**Activity:** Exactly the lines from the opening of the records through the line containing "(554, 560) = (638, 258): none" should be copied, with both included.

-- Task data follows --

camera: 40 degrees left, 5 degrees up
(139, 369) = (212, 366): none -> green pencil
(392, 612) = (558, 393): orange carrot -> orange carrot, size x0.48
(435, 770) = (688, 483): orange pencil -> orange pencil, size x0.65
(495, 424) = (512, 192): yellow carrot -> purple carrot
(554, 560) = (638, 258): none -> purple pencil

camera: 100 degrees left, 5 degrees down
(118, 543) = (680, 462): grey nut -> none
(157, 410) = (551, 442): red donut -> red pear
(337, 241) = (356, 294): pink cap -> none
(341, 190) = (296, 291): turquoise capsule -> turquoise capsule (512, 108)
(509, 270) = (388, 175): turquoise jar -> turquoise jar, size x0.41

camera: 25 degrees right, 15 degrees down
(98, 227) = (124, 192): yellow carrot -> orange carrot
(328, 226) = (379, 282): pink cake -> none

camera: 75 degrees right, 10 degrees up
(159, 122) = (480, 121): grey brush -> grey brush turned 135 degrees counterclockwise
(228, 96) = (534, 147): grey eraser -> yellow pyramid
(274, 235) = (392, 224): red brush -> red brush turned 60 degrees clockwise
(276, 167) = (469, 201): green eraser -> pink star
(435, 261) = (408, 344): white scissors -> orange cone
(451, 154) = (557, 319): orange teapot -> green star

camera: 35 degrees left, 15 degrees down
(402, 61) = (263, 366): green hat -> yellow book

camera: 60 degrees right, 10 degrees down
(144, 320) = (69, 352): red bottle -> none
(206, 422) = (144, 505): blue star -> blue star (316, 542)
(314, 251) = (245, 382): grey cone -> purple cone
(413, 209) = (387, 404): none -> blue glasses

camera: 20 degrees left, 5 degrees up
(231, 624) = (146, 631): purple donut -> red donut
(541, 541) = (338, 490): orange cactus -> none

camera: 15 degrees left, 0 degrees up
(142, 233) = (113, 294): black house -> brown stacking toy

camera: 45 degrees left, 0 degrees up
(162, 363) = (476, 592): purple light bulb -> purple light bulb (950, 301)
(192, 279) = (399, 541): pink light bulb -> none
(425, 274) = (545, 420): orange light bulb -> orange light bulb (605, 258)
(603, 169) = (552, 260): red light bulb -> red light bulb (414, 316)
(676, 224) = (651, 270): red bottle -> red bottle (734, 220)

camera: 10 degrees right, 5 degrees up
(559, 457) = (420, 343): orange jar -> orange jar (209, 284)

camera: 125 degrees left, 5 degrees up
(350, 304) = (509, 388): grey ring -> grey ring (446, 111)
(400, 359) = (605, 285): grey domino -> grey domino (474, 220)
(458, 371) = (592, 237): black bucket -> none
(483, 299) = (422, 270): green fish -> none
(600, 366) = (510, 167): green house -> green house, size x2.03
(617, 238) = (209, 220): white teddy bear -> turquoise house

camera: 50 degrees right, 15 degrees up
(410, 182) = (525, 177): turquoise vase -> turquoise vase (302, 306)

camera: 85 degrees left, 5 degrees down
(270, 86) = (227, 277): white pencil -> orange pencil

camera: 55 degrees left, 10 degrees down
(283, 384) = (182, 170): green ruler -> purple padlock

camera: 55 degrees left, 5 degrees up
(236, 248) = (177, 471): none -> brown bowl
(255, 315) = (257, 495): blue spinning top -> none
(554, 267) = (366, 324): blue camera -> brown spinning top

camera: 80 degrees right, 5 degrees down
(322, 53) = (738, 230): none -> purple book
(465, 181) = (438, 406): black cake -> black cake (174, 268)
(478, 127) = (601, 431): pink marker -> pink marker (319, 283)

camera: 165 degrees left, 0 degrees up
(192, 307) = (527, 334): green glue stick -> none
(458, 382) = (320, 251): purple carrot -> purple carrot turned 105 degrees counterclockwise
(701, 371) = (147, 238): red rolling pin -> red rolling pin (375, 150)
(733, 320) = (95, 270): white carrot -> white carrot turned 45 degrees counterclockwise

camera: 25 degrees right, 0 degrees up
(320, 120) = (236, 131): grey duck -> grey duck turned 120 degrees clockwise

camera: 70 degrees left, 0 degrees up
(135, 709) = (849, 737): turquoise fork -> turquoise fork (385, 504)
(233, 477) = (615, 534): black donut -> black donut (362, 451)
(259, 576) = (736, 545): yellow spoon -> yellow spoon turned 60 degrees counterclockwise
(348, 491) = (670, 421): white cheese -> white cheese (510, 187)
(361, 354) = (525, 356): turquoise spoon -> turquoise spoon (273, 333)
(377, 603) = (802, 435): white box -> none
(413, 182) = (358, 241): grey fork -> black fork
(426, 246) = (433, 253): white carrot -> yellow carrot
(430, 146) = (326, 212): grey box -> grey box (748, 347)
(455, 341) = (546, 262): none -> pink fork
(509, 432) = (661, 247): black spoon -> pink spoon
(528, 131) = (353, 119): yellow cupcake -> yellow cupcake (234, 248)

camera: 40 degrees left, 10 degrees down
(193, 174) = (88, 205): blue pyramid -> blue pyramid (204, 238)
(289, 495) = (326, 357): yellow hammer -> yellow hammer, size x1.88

-- Task data concluded --

**Your solution:**
camera: 40 degrees left, 5 degrees up
(139, 369) = (212, 366): none -> green pencil
(392, 612) = (558, 393): orange carrot -> orange carrot, size x0.48
(435, 770) = (688, 483): orange pencil -> orange pencil, size x0.65
(495, 424) = (512, 192): yellow carrot -> purple carrot
(554, 560) = (638, 258): none -> purple pencil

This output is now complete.